_TASK DIRECTIONS_. The line that holds "LIGHT2 pin OUT: D3 -> D10" marks the start. Return it and each following line through the end of the data, unchanged.

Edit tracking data
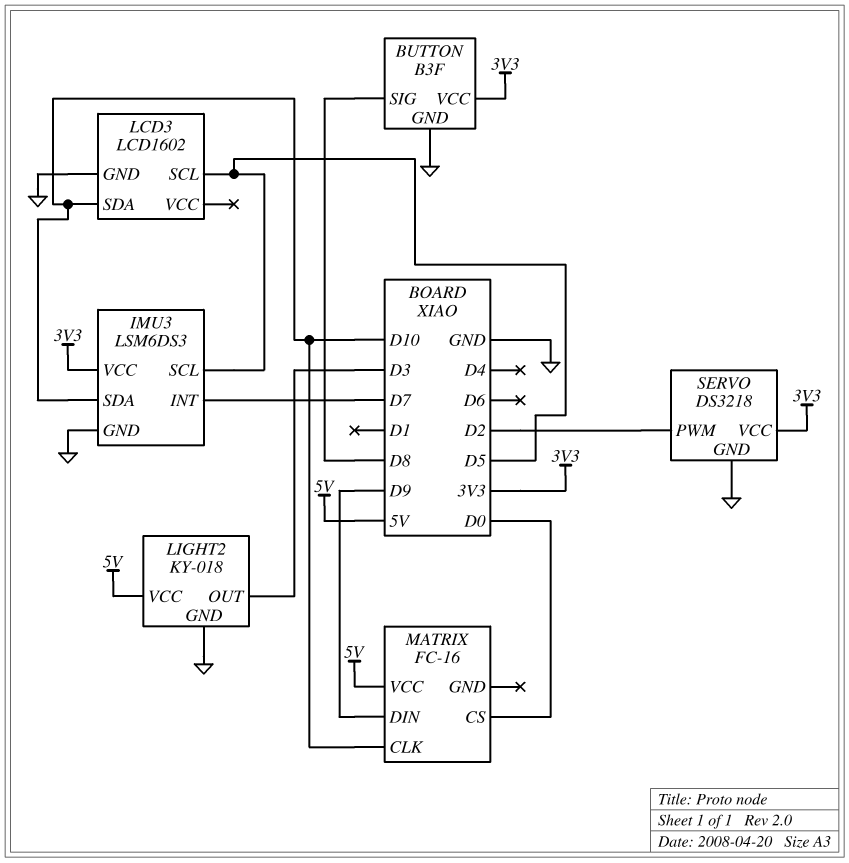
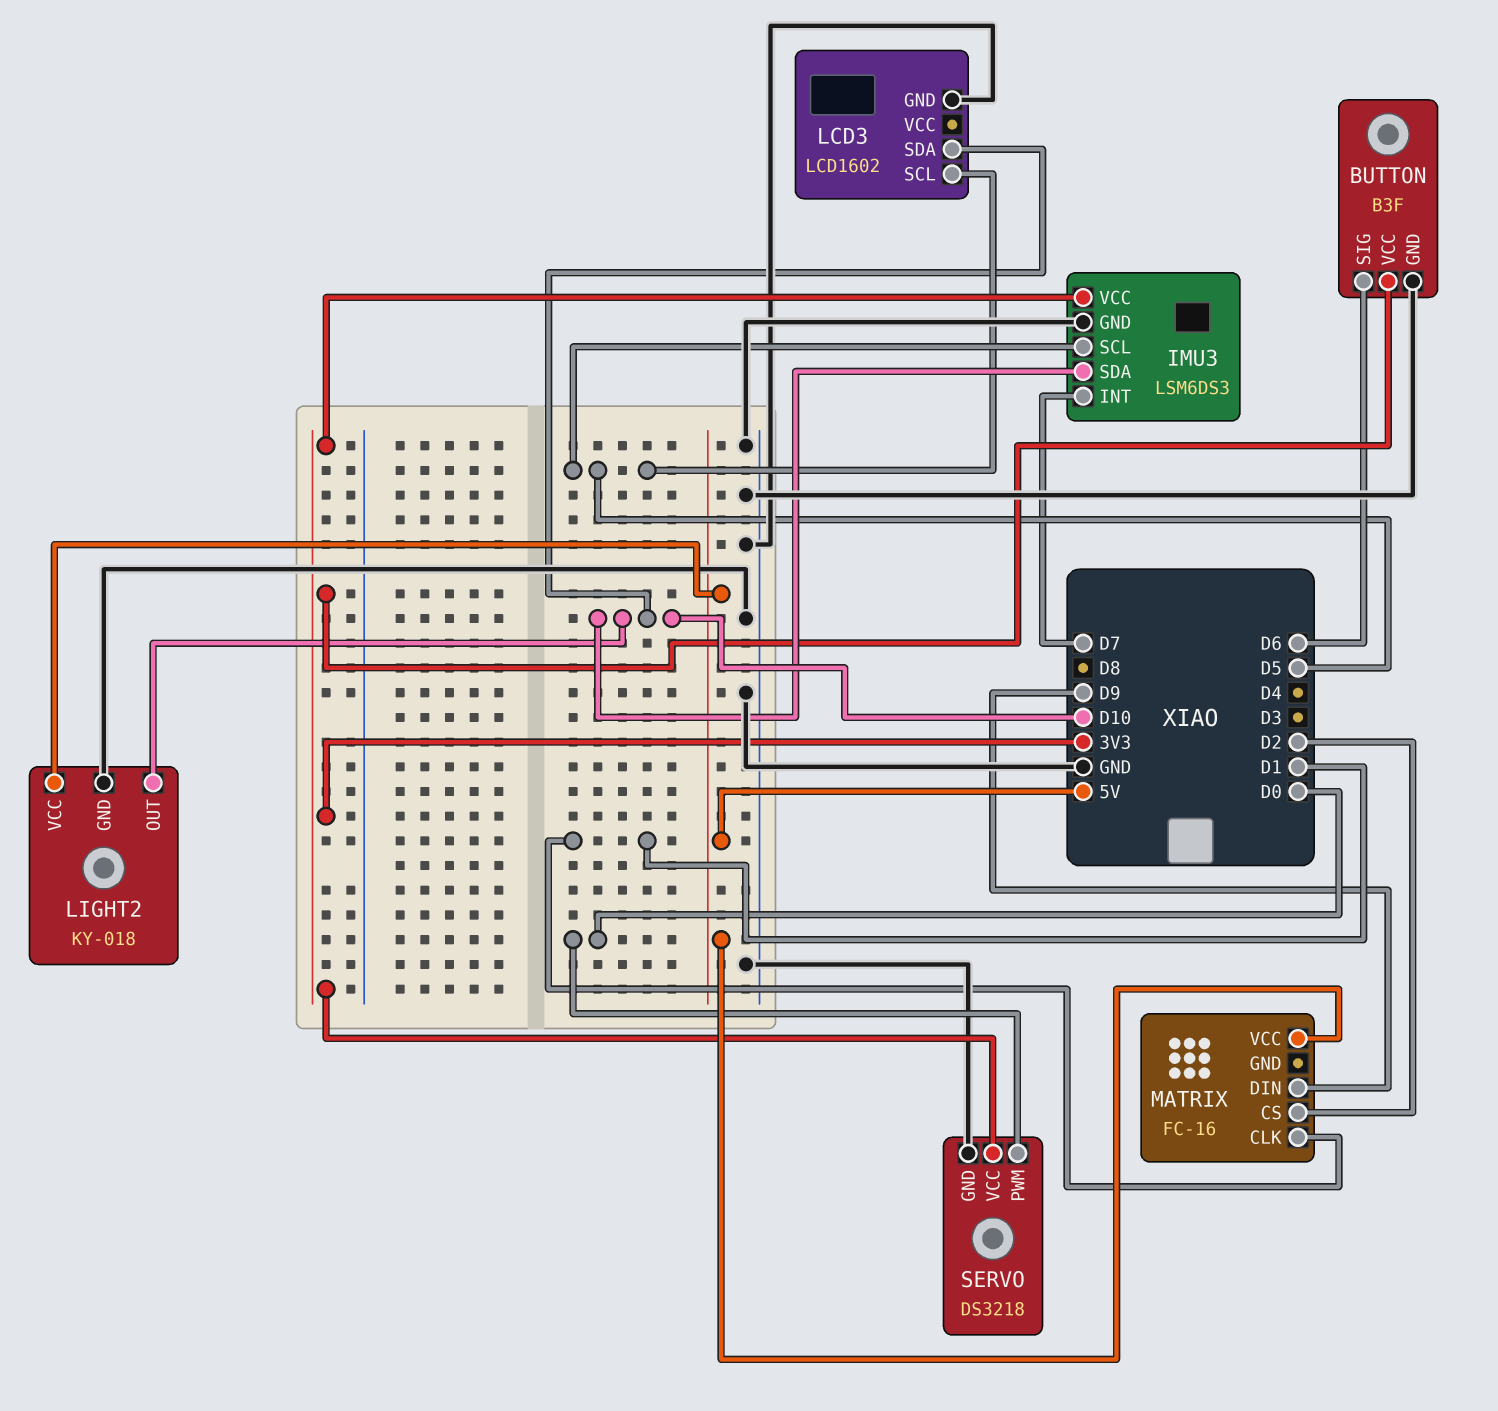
BUTTON pin SIG: D8 -> D6
LIGHT2 pin OUT: D3 -> D10
MATRIX pin CLK: D10 -> D1
MATRIX pin CS: D0 -> D2
SERVO pin PWM: D2 -> D0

_RESPONSE FOR THIS EXERCISE_.
LIGHT2 pin OUT: D3 -> D10
MATRIX pin CLK: D10 -> D1
MATRIX pin CS: D0 -> D2
SERVO pin PWM: D2 -> D0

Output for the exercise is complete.